§ WHAT THIS TASK INVOLVES:
Return the data below in full and exactly, except that the pictures are dropped.

━━━━━━━━━━━━━━━━━━━━

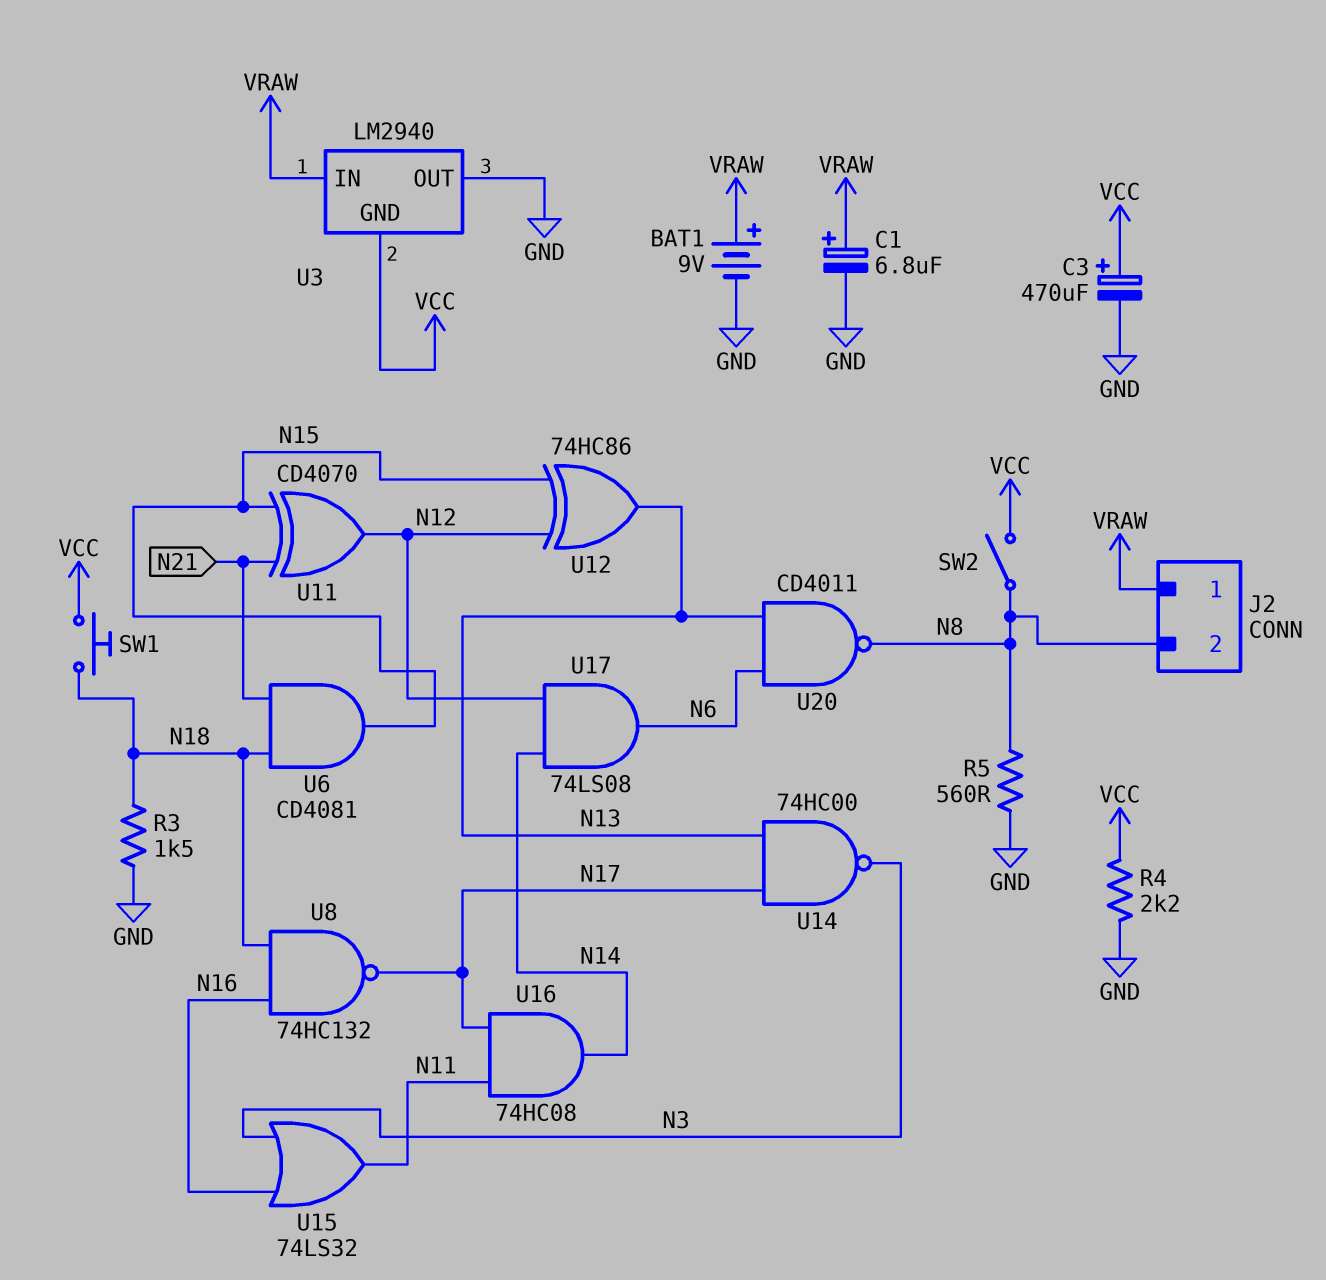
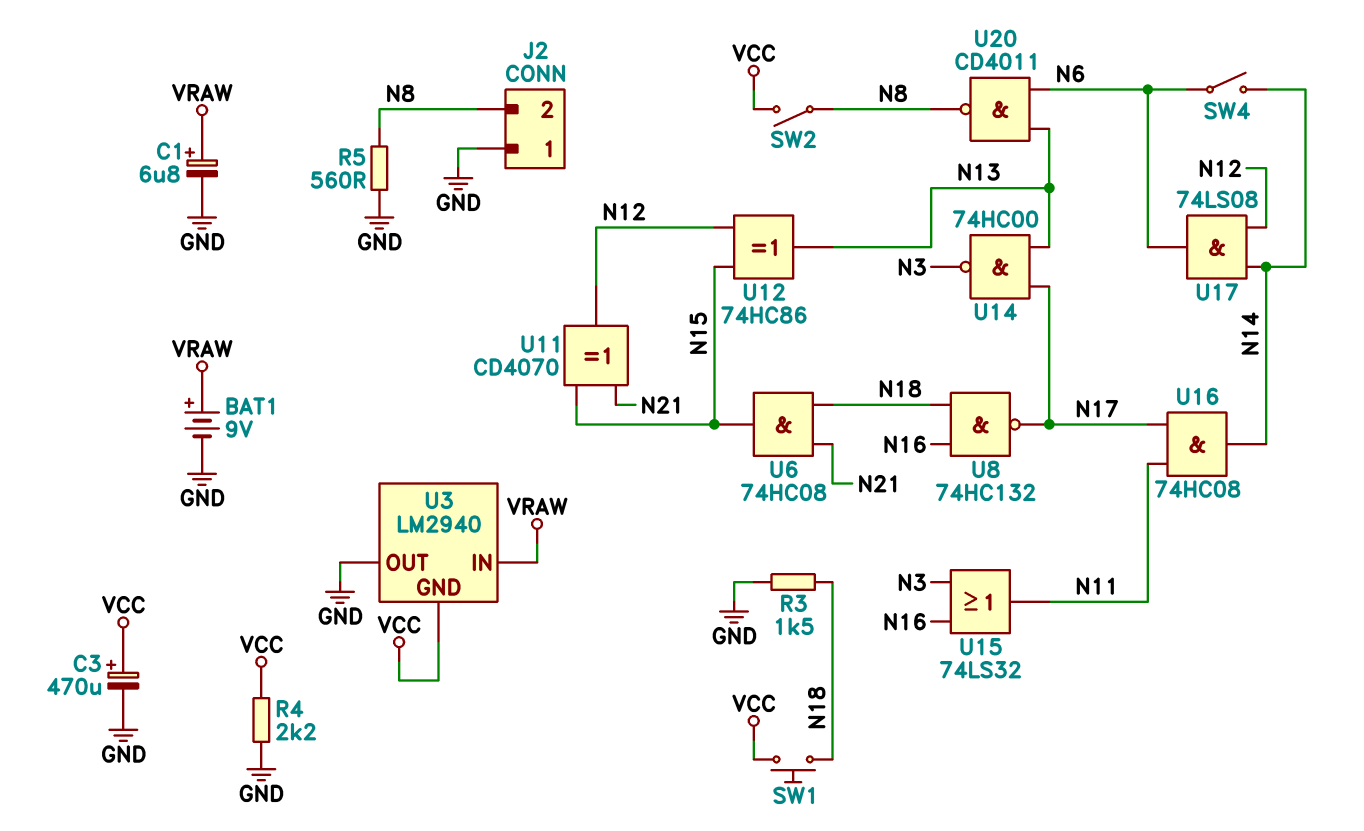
J2 pin 1: VRAW -> GND
SW4: none -> switch (N6, N14)
U6: AND CD4081 (in N18, in N21, out N15) -> AND 74HC08 (in N18, in N21, out N15)

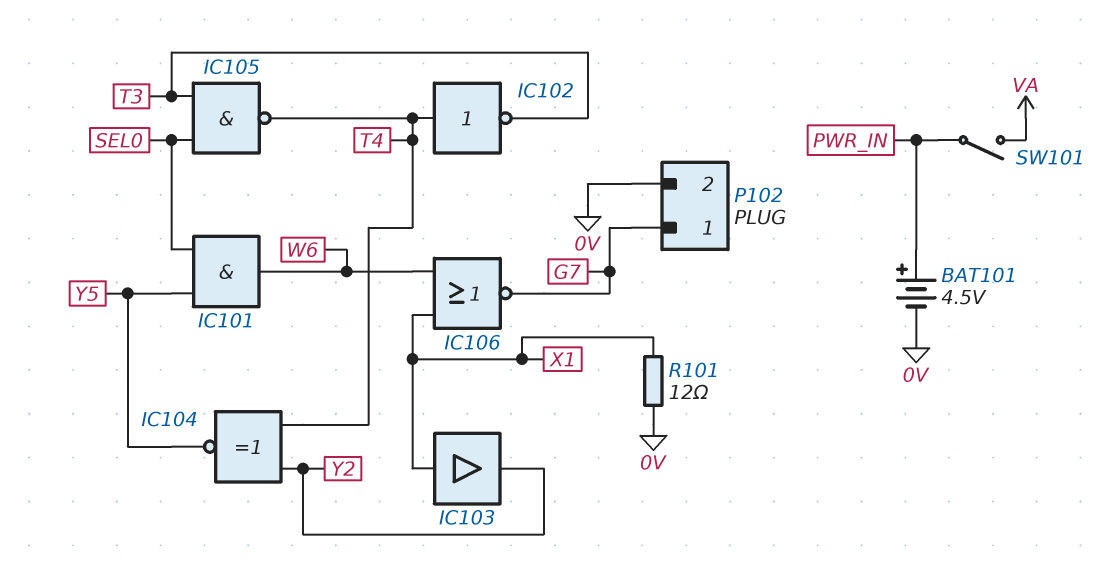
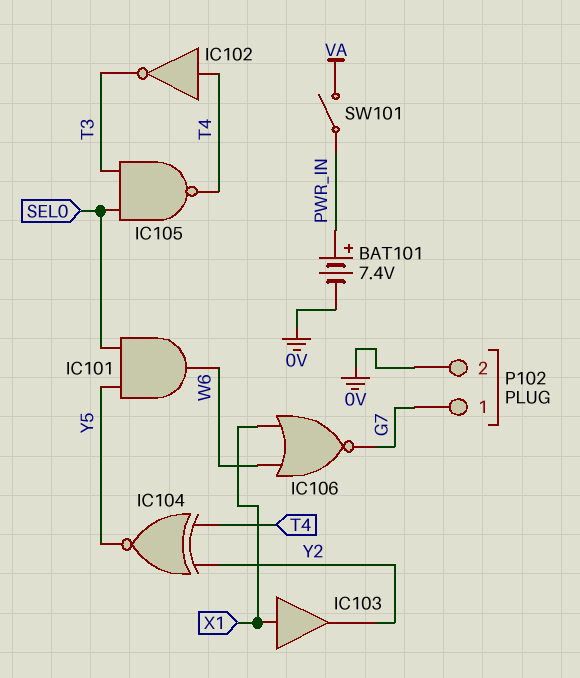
BAT101: 4.5V (plus PWR_IN, minus 0V) -> 7.4V (plus PWR_IN, minus 0V)
R101: 12 (0V, X1) -> none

━━━━━━━━━━━━━━━━━━━━

§ TASK RESULT:
J2 pin 1: VRAW -> GND
SW4: none -> switch (N6, N14)
U6: AND CD4081 (in N18, in N21, out N15) -> AND 74HC08 (in N18, in N21, out N15)

BAT101: 4.5V (plus PWR_IN, minus 0V) -> 7.4V (plus PWR_IN, minus 0V)
R101: 12 (0V, X1) -> none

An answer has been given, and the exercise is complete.